** Supplied records follows **
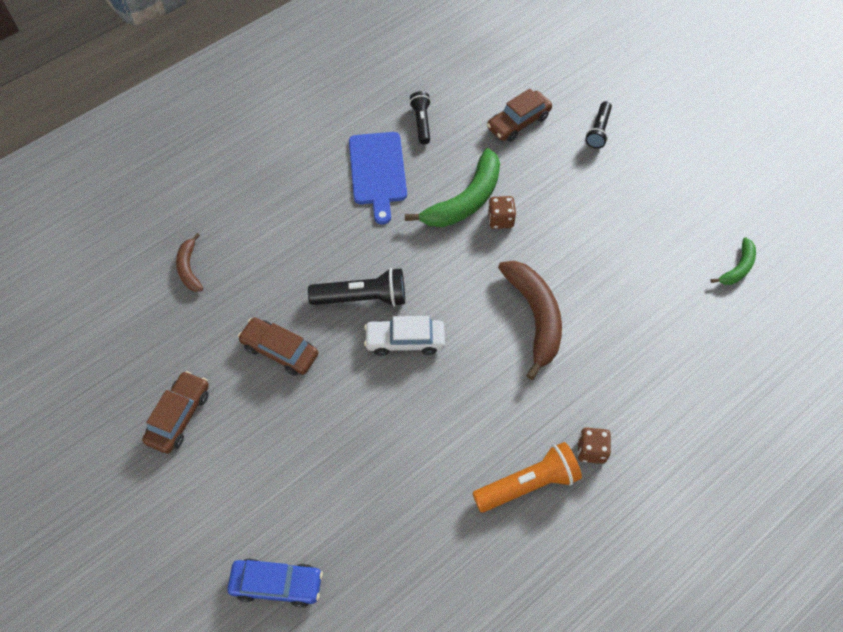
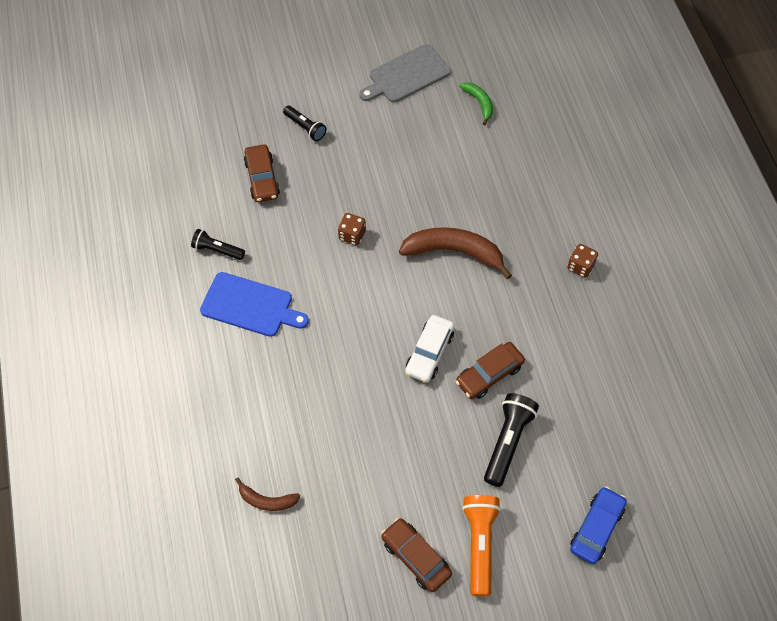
camera: 65 degrees left, 0 degrees up
(280, 350) = (391, 452): brown car -> brown car (489, 374)
(362, 298) = (373, 368): black flashlight -> black flashlight (508, 442)
(465, 200) = (318, 252): green banana -> none
(528, 484) = (589, 319): orange flashlight -> orange flashlight (480, 544)
(723, 188) = (406, 75): none -> grey cutting board

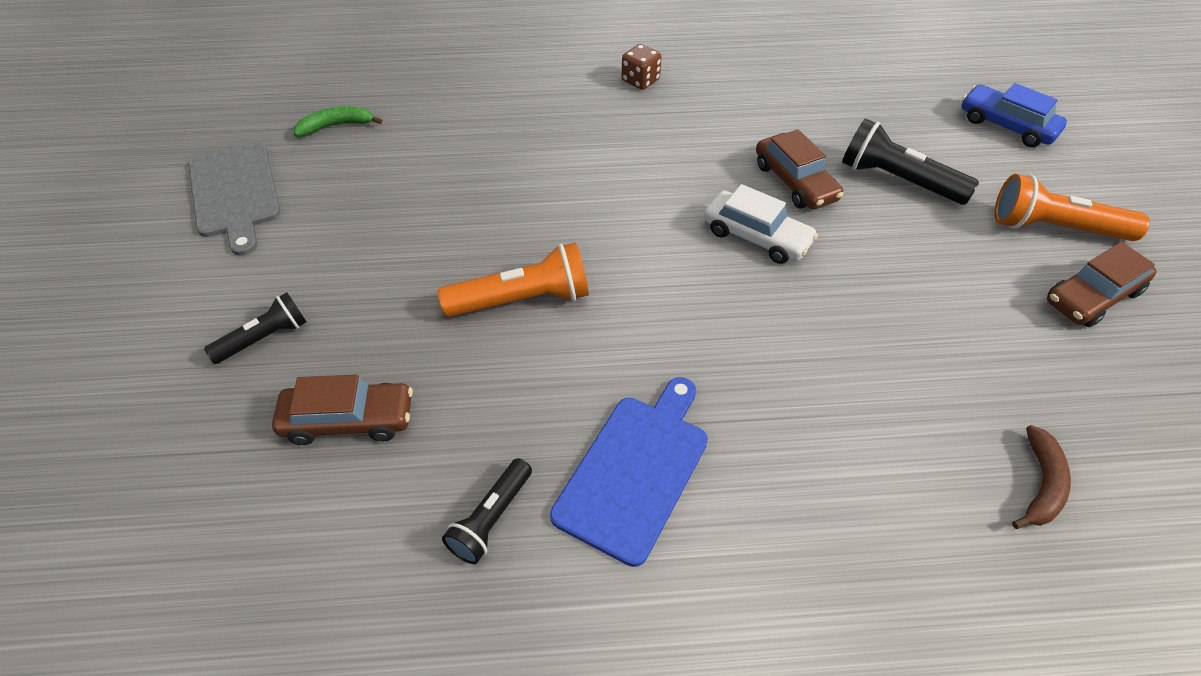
camera: 80 degrees left, 10 degrees down
(352, 235) = (522, 300): brown dice -> orange flashlight
(454, 252) = (588, 187): brown banana -> none

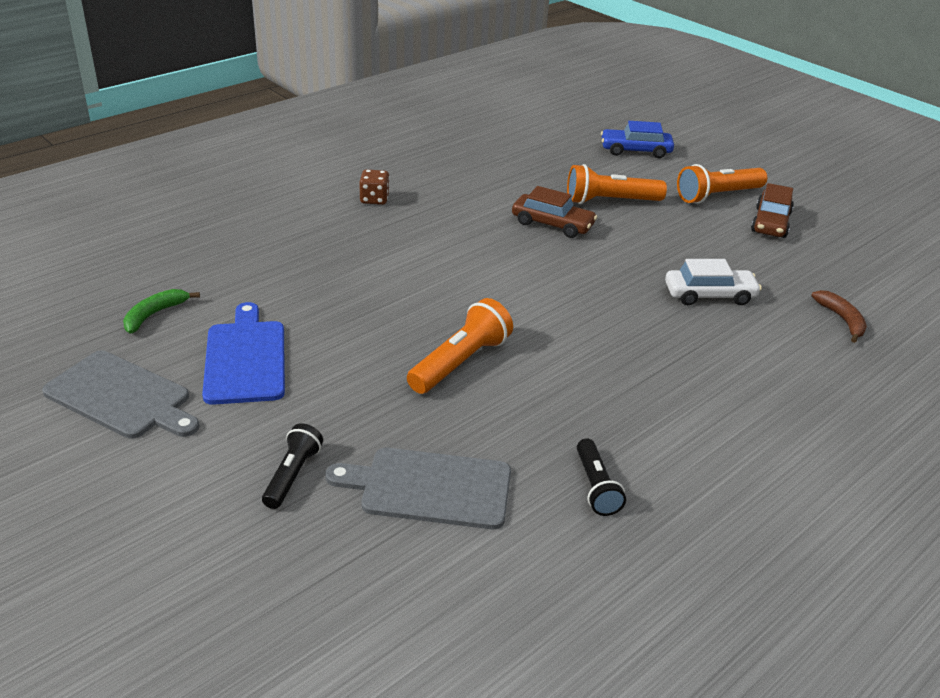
camera: 40 degrees left, 15 degrees down
(348, 420) = (429, 488): brown car -> grey cutting board
(635, 470) = (646, 417): blue cutting board -> blue cutting board (245, 358)
(756, 236) = (566, 263): white car -> white car (709, 295)
(897, 180) = (610, 201): black flashlight -> orange flashlight

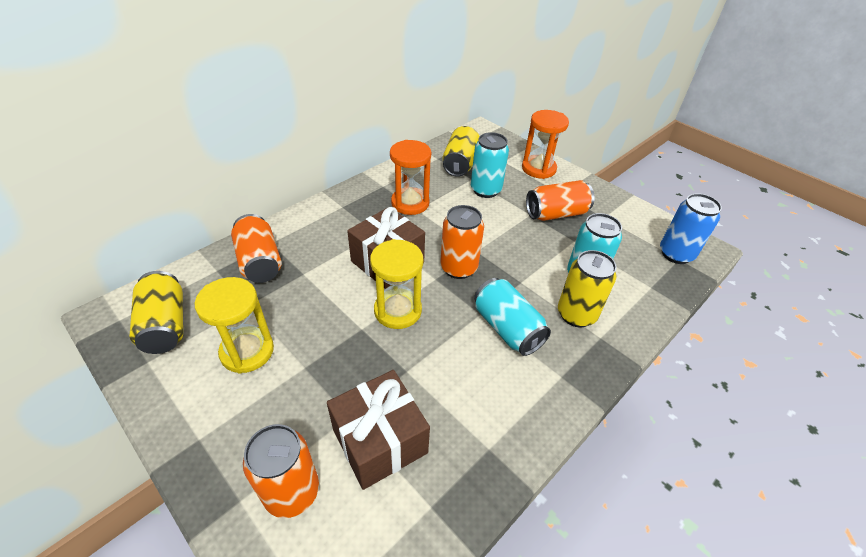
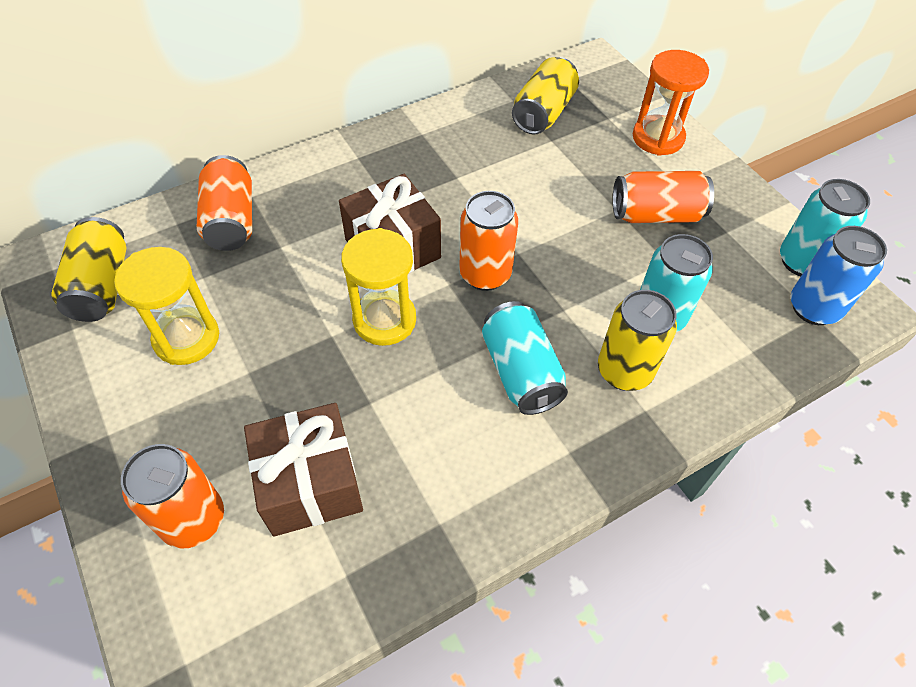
camera: 15 degrees right, 10 degrees up
(410, 203) = (451, 166): orange hourglass -> none
(485, 190) = (565, 161): turquoise can -> turquoise can (802, 261)

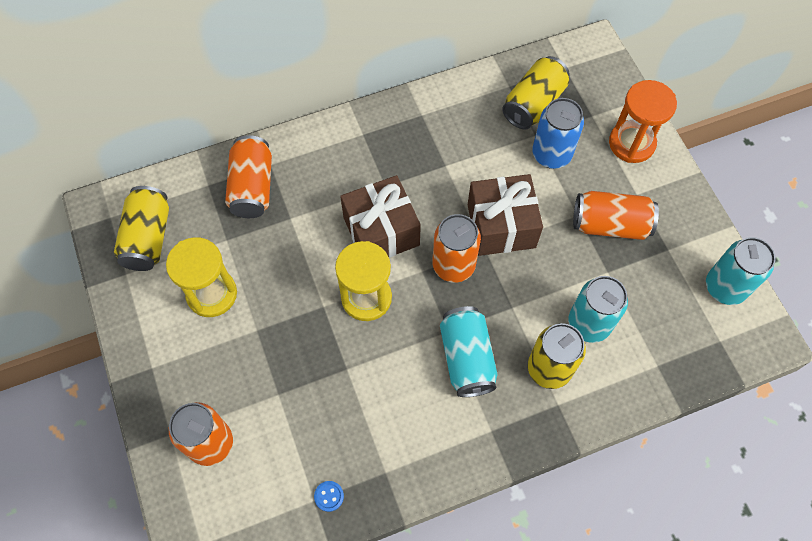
camera: 10 degrees right, 10 degrees up
(310, 483) = (295, 428): brown gift -> brown gift (501, 226)
(366, 566) = (329, 496): none -> blue button
(813, 308) = (721, 333): blue can -> blue can (551, 154)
** End of Supplied records **
Work item: Only one number is expected: the count of lines above that contain the string "flashlight".

Result: 4